# START OF Input records
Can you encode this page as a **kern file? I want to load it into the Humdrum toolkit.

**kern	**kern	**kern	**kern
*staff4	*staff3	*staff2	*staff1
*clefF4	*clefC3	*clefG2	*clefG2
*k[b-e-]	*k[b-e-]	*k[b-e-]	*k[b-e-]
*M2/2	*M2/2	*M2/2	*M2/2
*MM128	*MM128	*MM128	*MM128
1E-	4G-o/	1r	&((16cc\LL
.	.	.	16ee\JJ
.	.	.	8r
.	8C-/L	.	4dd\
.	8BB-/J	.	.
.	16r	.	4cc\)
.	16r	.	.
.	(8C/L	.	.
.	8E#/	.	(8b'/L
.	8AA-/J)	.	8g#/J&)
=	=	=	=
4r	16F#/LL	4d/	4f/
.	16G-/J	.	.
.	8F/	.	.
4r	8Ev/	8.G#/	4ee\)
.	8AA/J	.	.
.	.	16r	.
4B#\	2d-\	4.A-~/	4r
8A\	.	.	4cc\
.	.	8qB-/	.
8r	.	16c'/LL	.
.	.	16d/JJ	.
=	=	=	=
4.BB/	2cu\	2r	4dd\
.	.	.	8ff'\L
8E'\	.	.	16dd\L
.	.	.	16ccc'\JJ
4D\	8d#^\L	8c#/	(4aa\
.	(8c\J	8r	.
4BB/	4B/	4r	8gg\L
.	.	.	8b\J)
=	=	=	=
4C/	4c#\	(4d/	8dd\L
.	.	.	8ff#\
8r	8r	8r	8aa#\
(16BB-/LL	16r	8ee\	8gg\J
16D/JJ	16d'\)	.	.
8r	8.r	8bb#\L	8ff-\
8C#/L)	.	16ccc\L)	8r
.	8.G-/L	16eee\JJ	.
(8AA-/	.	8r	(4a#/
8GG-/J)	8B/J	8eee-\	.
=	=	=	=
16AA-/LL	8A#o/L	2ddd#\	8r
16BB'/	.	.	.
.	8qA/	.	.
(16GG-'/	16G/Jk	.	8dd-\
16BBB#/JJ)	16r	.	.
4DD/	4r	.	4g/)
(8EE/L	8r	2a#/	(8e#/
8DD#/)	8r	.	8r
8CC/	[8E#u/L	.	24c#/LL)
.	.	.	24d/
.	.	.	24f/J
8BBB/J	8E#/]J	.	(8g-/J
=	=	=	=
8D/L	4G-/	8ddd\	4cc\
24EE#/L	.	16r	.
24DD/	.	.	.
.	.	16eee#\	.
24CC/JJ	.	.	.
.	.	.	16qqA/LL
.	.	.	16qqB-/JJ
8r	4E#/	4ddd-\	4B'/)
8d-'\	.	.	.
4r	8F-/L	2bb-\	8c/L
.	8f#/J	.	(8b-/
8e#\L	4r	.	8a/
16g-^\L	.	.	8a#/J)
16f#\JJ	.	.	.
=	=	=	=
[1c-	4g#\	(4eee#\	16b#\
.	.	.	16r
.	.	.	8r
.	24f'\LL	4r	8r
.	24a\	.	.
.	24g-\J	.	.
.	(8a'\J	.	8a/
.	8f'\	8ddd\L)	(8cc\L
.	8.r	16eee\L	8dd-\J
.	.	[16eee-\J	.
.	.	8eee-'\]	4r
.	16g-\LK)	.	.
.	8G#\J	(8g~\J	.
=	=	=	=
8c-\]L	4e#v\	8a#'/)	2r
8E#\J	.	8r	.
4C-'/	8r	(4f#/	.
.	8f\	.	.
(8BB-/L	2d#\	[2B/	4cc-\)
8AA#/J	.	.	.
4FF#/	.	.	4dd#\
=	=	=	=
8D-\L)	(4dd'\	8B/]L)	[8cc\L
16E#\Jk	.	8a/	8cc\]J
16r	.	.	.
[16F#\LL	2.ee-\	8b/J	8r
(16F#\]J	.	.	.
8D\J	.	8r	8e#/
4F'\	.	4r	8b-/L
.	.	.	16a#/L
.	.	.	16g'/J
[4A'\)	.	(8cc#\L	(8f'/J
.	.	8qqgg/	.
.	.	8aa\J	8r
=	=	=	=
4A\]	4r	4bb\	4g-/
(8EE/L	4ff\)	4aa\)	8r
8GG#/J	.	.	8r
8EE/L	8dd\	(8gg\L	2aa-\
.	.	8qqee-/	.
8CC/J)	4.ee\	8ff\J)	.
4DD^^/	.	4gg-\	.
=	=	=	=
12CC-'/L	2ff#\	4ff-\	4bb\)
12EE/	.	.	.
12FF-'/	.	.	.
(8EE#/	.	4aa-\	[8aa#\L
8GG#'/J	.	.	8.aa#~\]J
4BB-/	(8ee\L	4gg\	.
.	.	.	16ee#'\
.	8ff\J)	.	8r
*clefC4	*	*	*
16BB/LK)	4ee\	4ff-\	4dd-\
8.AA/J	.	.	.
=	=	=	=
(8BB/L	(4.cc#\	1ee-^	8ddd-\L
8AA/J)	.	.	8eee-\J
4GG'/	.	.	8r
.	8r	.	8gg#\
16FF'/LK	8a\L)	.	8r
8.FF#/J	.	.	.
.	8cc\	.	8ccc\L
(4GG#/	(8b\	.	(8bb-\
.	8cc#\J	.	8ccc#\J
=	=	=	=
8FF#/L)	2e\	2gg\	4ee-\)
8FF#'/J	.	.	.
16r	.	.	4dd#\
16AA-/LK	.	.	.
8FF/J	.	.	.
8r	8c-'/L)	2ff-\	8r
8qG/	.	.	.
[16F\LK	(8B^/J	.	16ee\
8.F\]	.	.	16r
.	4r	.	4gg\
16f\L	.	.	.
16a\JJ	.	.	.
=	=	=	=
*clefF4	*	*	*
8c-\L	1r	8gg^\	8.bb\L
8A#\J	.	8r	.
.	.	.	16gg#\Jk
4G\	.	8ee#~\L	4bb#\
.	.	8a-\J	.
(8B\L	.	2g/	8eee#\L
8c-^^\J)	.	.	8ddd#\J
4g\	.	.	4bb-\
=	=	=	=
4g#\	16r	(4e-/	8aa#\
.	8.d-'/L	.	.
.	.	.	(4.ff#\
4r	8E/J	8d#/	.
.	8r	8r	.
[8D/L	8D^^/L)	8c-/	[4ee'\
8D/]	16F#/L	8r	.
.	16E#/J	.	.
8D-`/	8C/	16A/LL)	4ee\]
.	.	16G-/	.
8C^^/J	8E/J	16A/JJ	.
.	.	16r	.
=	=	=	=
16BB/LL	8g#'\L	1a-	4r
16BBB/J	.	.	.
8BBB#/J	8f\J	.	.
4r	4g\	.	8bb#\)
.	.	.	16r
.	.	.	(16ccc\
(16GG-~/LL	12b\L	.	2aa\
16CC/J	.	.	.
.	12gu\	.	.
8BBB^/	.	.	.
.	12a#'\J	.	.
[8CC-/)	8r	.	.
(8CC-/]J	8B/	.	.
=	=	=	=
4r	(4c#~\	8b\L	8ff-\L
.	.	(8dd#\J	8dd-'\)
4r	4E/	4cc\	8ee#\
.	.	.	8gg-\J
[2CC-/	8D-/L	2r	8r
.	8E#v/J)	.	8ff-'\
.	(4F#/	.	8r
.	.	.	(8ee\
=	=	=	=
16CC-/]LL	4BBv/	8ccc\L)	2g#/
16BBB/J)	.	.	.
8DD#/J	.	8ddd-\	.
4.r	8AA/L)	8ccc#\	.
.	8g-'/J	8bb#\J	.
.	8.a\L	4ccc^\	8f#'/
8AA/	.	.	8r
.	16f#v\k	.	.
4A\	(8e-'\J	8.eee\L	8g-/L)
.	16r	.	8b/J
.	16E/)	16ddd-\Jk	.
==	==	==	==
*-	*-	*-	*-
# END OF Input records
Exercise goal >> Tally the lines of the data above that contain the string "kern". Reply with the number alone.

Output for this task >> 2